# [Written exercise]
Copy each item below word for word, omitting the pictures from your answer.

= = = = =

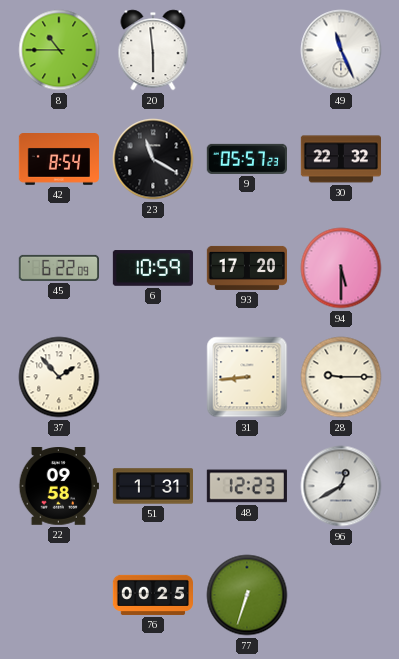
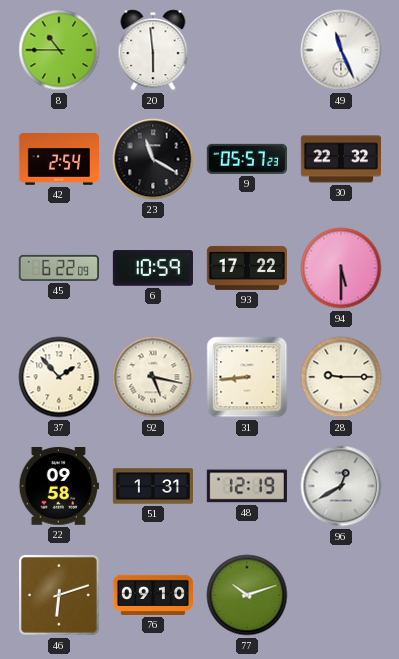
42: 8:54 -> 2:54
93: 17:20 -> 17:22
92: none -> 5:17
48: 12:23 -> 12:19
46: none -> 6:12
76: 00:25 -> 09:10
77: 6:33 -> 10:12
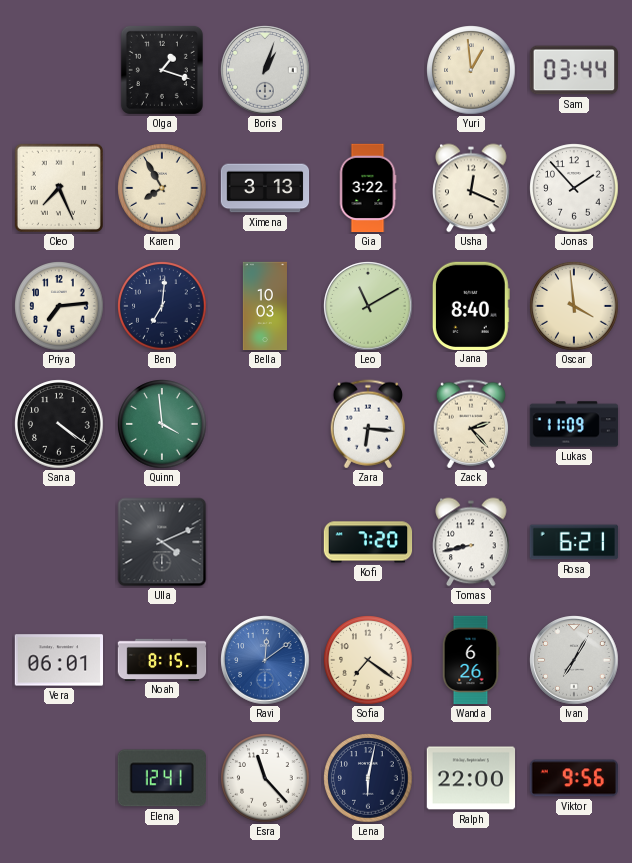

= = = = =

# [Solution to this problem]
42: 8:54 -> 2:54
93: 17:20 -> 17:22
92: none -> 5:17
48: 12:23 -> 12:19
46: none -> 6:12
76: 00:25 -> 09:10
77: 6:33 -> 10:12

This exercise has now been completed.